- **MATERIALS PROVIDED**
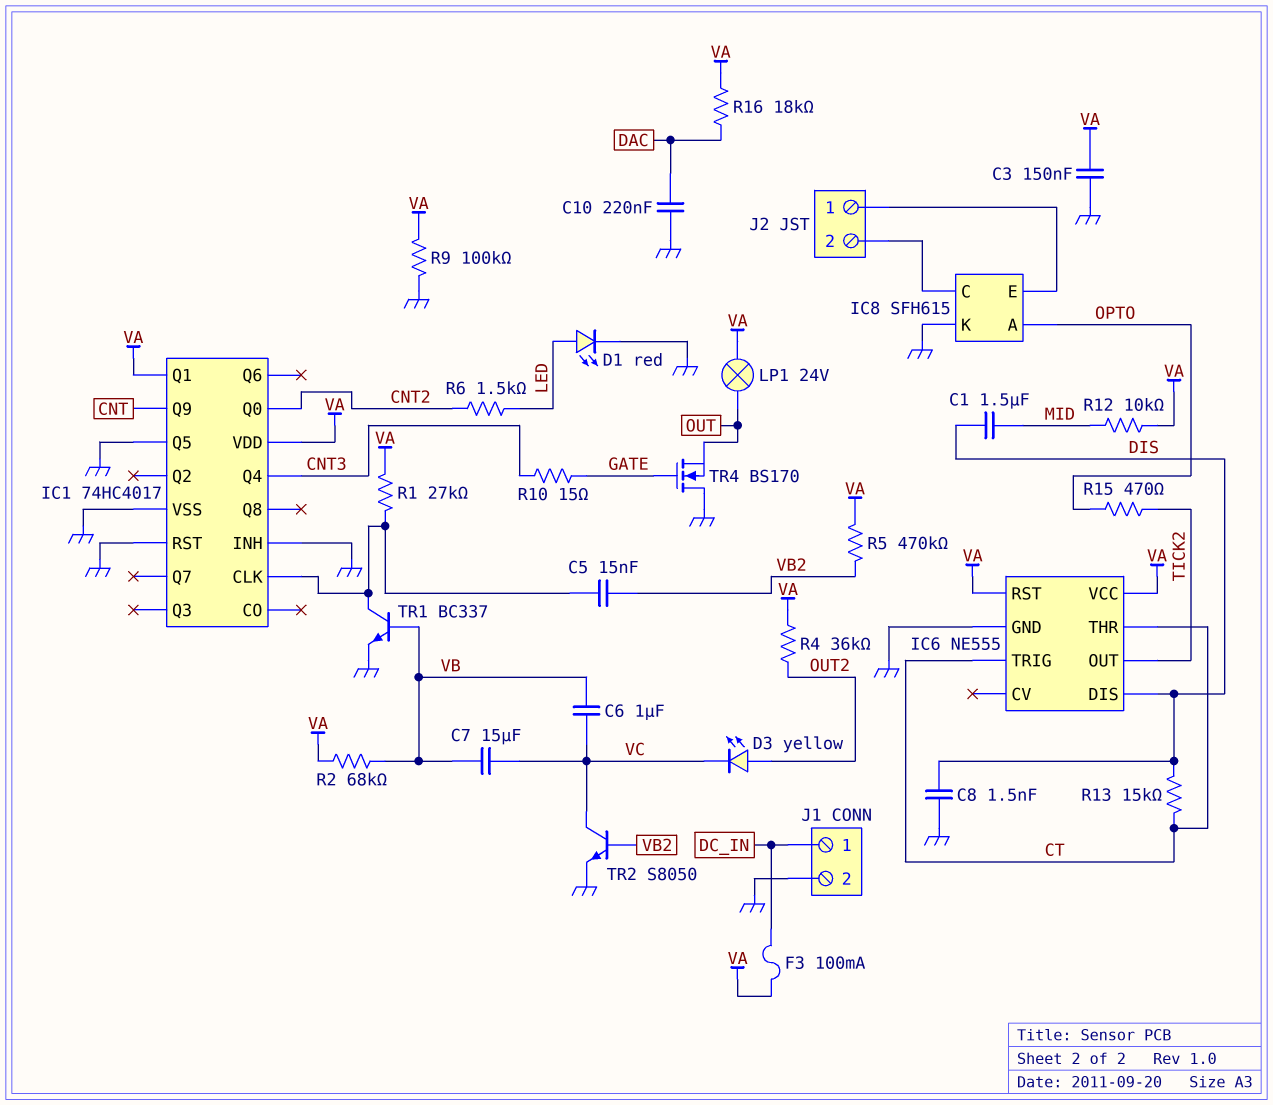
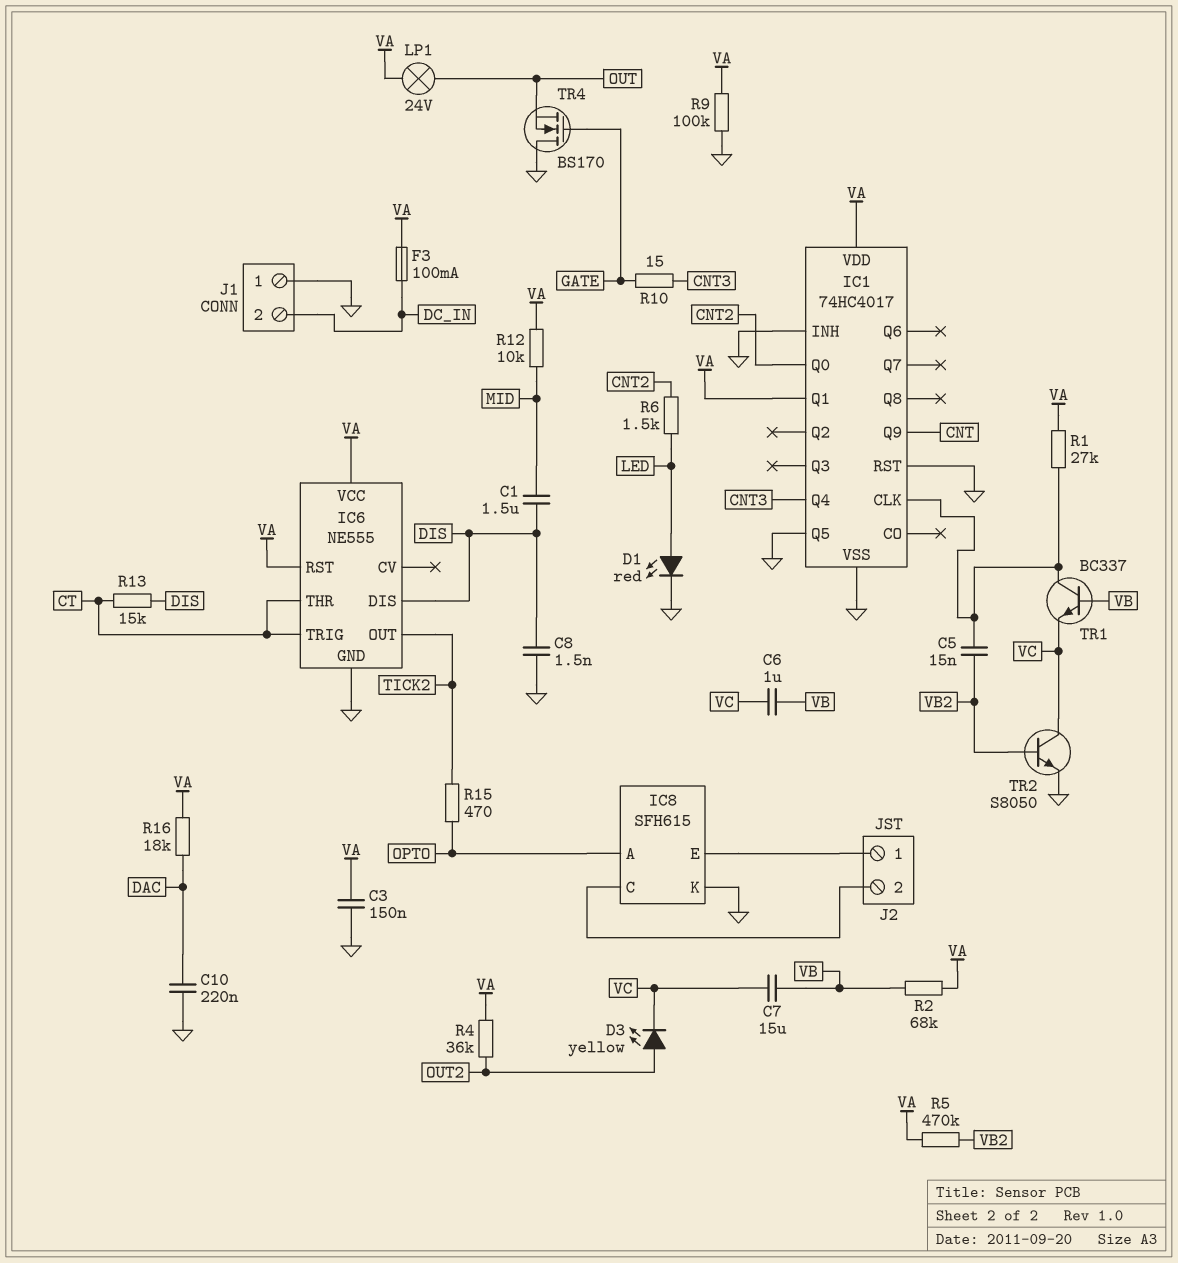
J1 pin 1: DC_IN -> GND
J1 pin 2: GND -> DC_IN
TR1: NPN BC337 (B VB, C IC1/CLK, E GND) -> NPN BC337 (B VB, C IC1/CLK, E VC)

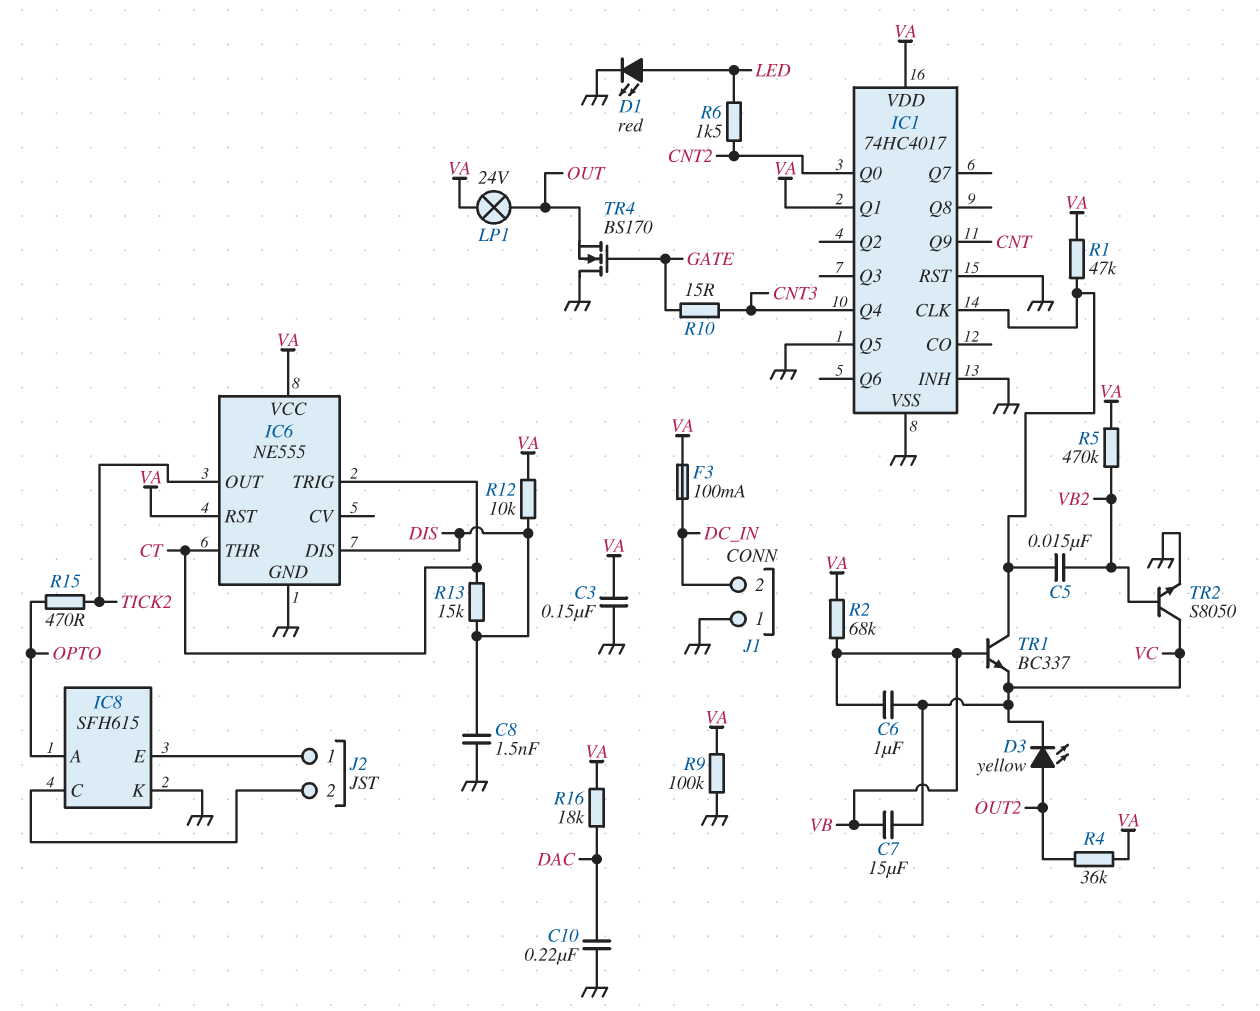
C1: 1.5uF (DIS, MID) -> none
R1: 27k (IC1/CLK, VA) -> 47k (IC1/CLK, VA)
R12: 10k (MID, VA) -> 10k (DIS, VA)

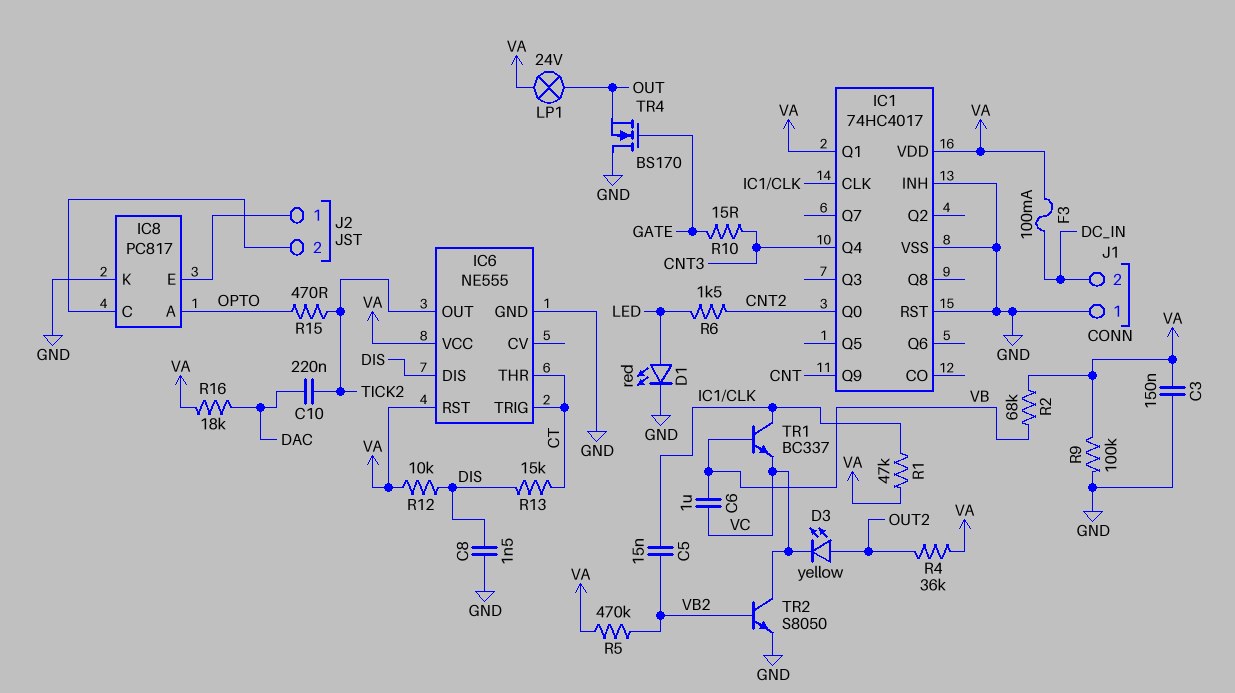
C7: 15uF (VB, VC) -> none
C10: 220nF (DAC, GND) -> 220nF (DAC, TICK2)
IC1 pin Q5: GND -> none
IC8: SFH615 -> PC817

- **DESCRIPTION OF THE TASK**
Copy the listing exactly. Leave the pictures out.

- **ANSWER SPACE**
J1 pin 1: DC_IN -> GND
J1 pin 2: GND -> DC_IN
TR1: NPN BC337 (B VB, C IC1/CLK, E GND) -> NPN BC337 (B VB, C IC1/CLK, E VC)

C1: 1.5uF (DIS, MID) -> none
R1: 27k (IC1/CLK, VA) -> 47k (IC1/CLK, VA)
R12: 10k (MID, VA) -> 10k (DIS, VA)

C7: 15uF (VB, VC) -> none
C10: 220nF (DAC, GND) -> 220nF (DAC, TICK2)
IC1 pin Q5: GND -> none
IC8: SFH615 -> PC817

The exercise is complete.